What the task asks = Look for "The camera went 90" in the entries below. Then write out exactly the line that holds it and every line after it, to the last, and nothing else.

───── The records

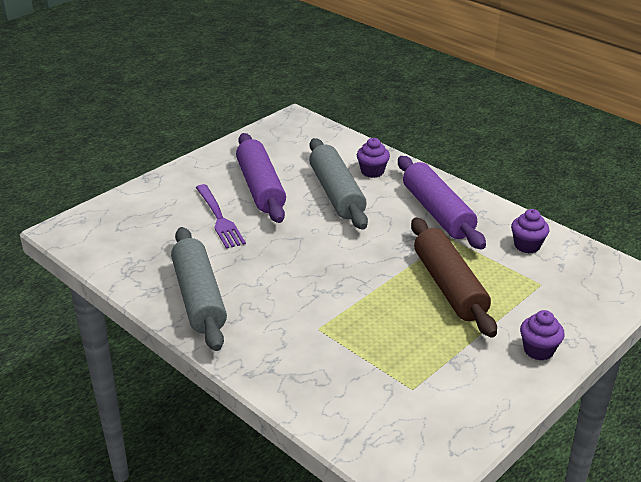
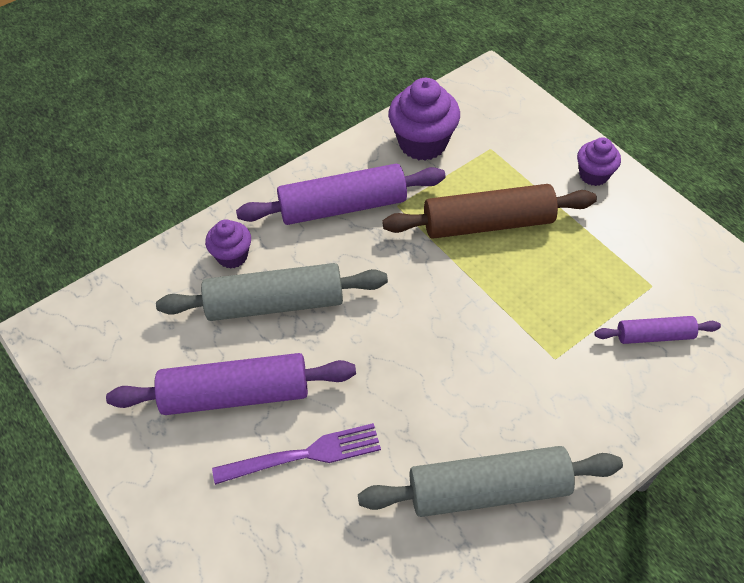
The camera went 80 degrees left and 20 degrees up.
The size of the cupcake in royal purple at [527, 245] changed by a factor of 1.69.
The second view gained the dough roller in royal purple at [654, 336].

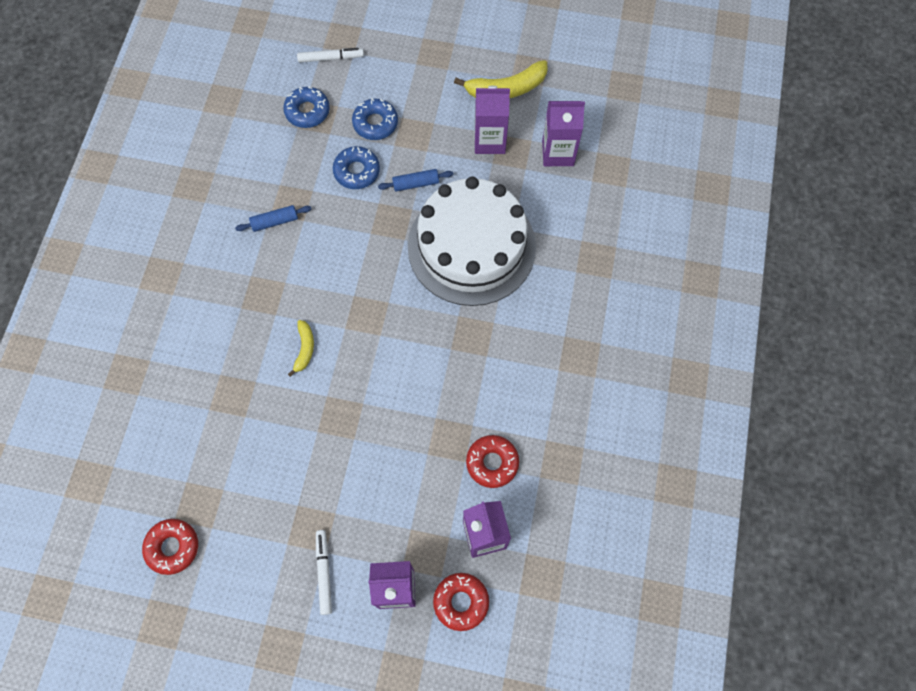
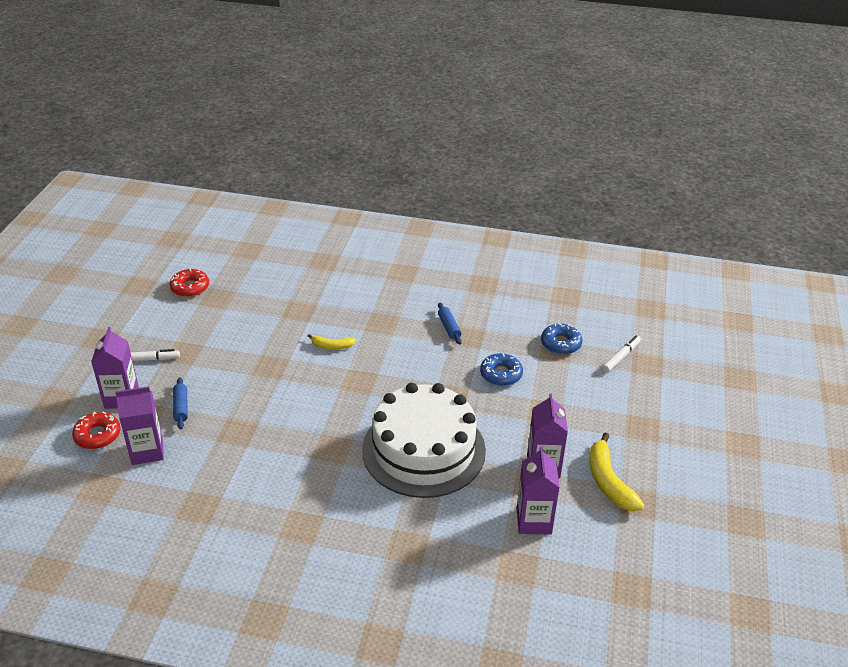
The camera went 90 degrees right and 30 degrees down.
The marker pen in pure white at [331, 58] ended up facing another way, 135 degrees counterclockwise from before.
The second view lost the glazed donut in royal blue at [375, 123].
The dough roller in royal blue ended up elsewhere, having gone from [416, 184] to [181, 407].
The second view lost the glazed donut in scarlet at [492, 463].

──────────

Solution to this problem =
The camera went 90 degrees right and 30 degrees down.
The marker pen in pure white at [331, 58] ended up facing another way, 135 degrees counterclockwise from before.
The second view lost the glazed donut in royal blue at [375, 123].
The dough roller in royal blue ended up elsewhere, having gone from [416, 184] to [181, 407].
The second view lost the glazed donut in scarlet at [492, 463].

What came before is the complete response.